**Dataset excerpts**
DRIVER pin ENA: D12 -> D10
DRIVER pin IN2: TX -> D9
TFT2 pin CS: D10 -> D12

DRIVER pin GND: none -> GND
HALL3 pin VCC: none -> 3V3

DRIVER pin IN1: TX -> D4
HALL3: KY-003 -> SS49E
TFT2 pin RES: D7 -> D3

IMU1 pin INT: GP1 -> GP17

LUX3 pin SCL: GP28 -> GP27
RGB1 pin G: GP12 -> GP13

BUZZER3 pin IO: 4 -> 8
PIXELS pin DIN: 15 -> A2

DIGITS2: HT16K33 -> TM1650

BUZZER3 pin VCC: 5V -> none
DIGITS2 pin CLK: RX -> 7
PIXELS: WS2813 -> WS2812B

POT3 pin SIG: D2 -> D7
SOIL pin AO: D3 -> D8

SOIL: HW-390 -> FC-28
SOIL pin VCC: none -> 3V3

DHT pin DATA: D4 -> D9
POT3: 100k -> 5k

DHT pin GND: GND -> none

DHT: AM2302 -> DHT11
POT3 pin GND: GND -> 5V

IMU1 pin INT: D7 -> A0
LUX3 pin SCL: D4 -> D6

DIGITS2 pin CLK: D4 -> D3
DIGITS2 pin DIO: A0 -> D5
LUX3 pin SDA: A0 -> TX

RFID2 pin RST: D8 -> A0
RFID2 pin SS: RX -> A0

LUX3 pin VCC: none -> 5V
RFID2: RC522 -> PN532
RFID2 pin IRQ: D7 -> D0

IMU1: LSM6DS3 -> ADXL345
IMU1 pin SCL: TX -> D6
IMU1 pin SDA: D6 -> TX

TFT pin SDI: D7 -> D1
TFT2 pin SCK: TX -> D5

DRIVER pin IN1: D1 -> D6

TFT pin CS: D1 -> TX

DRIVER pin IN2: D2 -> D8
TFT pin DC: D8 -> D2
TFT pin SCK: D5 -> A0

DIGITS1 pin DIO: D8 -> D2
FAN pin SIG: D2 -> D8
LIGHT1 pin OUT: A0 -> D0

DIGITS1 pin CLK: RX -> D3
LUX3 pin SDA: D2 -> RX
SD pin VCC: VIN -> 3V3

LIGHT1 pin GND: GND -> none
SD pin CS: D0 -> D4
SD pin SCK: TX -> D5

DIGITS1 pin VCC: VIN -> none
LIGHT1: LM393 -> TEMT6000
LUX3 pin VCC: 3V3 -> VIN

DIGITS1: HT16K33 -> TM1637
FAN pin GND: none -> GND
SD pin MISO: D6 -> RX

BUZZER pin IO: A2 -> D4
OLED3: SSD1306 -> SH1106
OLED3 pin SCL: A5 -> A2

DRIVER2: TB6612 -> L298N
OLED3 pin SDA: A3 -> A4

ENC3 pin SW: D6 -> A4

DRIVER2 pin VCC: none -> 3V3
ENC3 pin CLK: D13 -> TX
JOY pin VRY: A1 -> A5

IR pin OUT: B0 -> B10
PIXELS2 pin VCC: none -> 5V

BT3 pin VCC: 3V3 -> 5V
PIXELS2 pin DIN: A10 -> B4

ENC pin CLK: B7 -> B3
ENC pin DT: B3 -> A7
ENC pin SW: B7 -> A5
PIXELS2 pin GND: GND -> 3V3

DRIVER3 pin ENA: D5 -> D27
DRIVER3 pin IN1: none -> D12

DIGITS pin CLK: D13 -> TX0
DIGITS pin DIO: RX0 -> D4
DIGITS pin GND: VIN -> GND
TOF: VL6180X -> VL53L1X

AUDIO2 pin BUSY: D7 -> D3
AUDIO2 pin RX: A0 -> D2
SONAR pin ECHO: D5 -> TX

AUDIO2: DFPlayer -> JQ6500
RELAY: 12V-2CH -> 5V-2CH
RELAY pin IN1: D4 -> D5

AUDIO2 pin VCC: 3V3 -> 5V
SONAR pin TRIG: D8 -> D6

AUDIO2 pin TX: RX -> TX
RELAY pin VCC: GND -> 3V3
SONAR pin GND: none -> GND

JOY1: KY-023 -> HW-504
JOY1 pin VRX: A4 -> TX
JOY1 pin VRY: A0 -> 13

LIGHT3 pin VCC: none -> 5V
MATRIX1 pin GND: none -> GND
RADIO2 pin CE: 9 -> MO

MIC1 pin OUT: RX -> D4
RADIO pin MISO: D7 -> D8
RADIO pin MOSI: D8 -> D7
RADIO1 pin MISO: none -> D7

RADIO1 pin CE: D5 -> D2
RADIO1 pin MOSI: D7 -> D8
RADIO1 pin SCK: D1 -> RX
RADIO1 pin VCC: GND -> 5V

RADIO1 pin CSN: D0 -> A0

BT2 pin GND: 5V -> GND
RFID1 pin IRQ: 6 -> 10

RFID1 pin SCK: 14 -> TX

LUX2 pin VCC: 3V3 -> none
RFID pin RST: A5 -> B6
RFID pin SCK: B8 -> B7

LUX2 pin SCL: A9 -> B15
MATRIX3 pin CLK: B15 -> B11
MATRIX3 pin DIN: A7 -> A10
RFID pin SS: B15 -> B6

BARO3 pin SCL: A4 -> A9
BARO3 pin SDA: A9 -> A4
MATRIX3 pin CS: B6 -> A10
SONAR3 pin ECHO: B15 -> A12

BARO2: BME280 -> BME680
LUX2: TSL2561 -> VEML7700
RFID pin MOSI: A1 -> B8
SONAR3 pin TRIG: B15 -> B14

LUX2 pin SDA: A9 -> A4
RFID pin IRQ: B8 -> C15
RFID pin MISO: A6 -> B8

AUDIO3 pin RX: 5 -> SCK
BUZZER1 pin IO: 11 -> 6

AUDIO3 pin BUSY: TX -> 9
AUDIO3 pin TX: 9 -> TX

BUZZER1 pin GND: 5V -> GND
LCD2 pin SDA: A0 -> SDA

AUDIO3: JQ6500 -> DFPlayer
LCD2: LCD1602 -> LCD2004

**Exercise prompt**
Output the records once more, exactly as they stand.

**Solution to this exercise**
DRIVER pin ENA: D12 -> D10
DRIVER pin IN2: TX -> D9
TFT2 pin CS: D10 -> D12

DRIVER pin GND: none -> GND
HALL3 pin VCC: none -> 3V3

DRIVER pin IN1: TX -> D4
HALL3: KY-003 -> SS49E
TFT2 pin RES: D7 -> D3

IMU1 pin INT: GP1 -> GP17

LUX3 pin SCL: GP28 -> GP27
RGB1 pin G: GP12 -> GP13

BUZZER3 pin IO: 4 -> 8
PIXELS pin DIN: 15 -> A2

DIGITS2: HT16K33 -> TM1650

BUZZER3 pin VCC: 5V -> none
DIGITS2 pin CLK: RX -> 7
PIXELS: WS2813 -> WS2812B

POT3 pin SIG: D2 -> D7
SOIL pin AO: D3 -> D8

SOIL: HW-390 -> FC-28
SOIL pin VCC: none -> 3V3

DHT pin DATA: D4 -> D9
POT3: 100k -> 5k

DHT pin GND: GND -> none

DHT: AM2302 -> DHT11
POT3 pin GND: GND -> 5V

IMU1 pin INT: D7 -> A0
LUX3 pin SCL: D4 -> D6

DIGITS2 pin CLK: D4 -> D3
DIGITS2 pin DIO: A0 -> D5
LUX3 pin SDA: A0 -> TX

RFID2 pin RST: D8 -> A0
RFID2 pin SS: RX -> A0

LUX3 pin VCC: none -> 5V
RFID2: RC522 -> PN532
RFID2 pin IRQ: D7 -> D0

IMU1: LSM6DS3 -> ADXL345
IMU1 pin SCL: TX -> D6
IMU1 pin SDA: D6 -> TX

TFT pin SDI: D7 -> D1
TFT2 pin SCK: TX -> D5

DRIVER pin IN1: D1 -> D6

TFT pin CS: D1 -> TX

DRIVER pin IN2: D2 -> D8
TFT pin DC: D8 -> D2
TFT pin SCK: D5 -> A0

DIGITS1 pin DIO: D8 -> D2
FAN pin SIG: D2 -> D8
LIGHT1 pin OUT: A0 -> D0

DIGITS1 pin CLK: RX -> D3
LUX3 pin SDA: D2 -> RX
SD pin VCC: VIN -> 3V3

LIGHT1 pin GND: GND -> none
SD pin CS: D0 -> D4
SD pin SCK: TX -> D5

DIGITS1 pin VCC: VIN -> none
LIGHT1: LM393 -> TEMT6000
LUX3 pin VCC: 3V3 -> VIN

DIGITS1: HT16K33 -> TM1637
FAN pin GND: none -> GND
SD pin MISO: D6 -> RX

BUZZER pin IO: A2 -> D4
OLED3: SSD1306 -> SH1106
OLED3 pin SCL: A5 -> A2

DRIVER2: TB6612 -> L298N
OLED3 pin SDA: A3 -> A4

ENC3 pin SW: D6 -> A4

DRIVER2 pin VCC: none -> 3V3
ENC3 pin CLK: D13 -> TX
JOY pin VRY: A1 -> A5

IR pin OUT: B0 -> B10
PIXELS2 pin VCC: none -> 5V

BT3 pin VCC: 3V3 -> 5V
PIXELS2 pin DIN: A10 -> B4

ENC pin CLK: B7 -> B3
ENC pin DT: B3 -> A7
ENC pin SW: B7 -> A5
PIXELS2 pin GND: GND -> 3V3

DRIVER3 pin ENA: D5 -> D27
DRIVER3 pin IN1: none -> D12

DIGITS pin CLK: D13 -> TX0
DIGITS pin DIO: RX0 -> D4
DIGITS pin GND: VIN -> GND
TOF: VL6180X -> VL53L1X

AUDIO2 pin BUSY: D7 -> D3
AUDIO2 pin RX: A0 -> D2
SONAR pin ECHO: D5 -> TX

AUDIO2: DFPlayer -> JQ6500
RELAY: 12V-2CH -> 5V-2CH
RELAY pin IN1: D4 -> D5

AUDIO2 pin VCC: 3V3 -> 5V
SONAR pin TRIG: D8 -> D6

AUDIO2 pin TX: RX -> TX
RELAY pin VCC: GND -> 3V3
SONAR pin GND: none -> GND

JOY1: KY-023 -> HW-504
JOY1 pin VRX: A4 -> TX
JOY1 pin VRY: A0 -> 13

LIGHT3 pin VCC: none -> 5V
MATRIX1 pin GND: none -> GND
RADIO2 pin CE: 9 -> MO

MIC1 pin OUT: RX -> D4
RADIO pin MISO: D7 -> D8
RADIO pin MOSI: D8 -> D7
RADIO1 pin MISO: none -> D7

RADIO1 pin CE: D5 -> D2
RADIO1 pin MOSI: D7 -> D8
RADIO1 pin SCK: D1 -> RX
RADIO1 pin VCC: GND -> 5V

RADIO1 pin CSN: D0 -> A0

BT2 pin GND: 5V -> GND
RFID1 pin IRQ: 6 -> 10

RFID1 pin SCK: 14 -> TX

LUX2 pin VCC: 3V3 -> none
RFID pin RST: A5 -> B6
RFID pin SCK: B8 -> B7

LUX2 pin SCL: A9 -> B15
MATRIX3 pin CLK: B15 -> B11
MATRIX3 pin DIN: A7 -> A10
RFID pin SS: B15 -> B6

BARO3 pin SCL: A4 -> A9
BARO3 pin SDA: A9 -> A4
MATRIX3 pin CS: B6 -> A10
SONAR3 pin ECHO: B15 -> A12

BARO2: BME280 -> BME680
LUX2: TSL2561 -> VEML7700
RFID pin MOSI: A1 -> B8
SONAR3 pin TRIG: B15 -> B14

LUX2 pin SDA: A9 -> A4
RFID pin IRQ: B8 -> C15
RFID pin MISO: A6 -> B8

AUDIO3 pin RX: 5 -> SCK
BUZZER1 pin IO: 11 -> 6

AUDIO3 pin BUSY: TX -> 9
AUDIO3 pin TX: 9 -> TX

BUZZER1 pin GND: 5V -> GND
LCD2 pin SDA: A0 -> SDA

AUDIO3: JQ6500 -> DFPlayer
LCD2: LCD1602 -> LCD2004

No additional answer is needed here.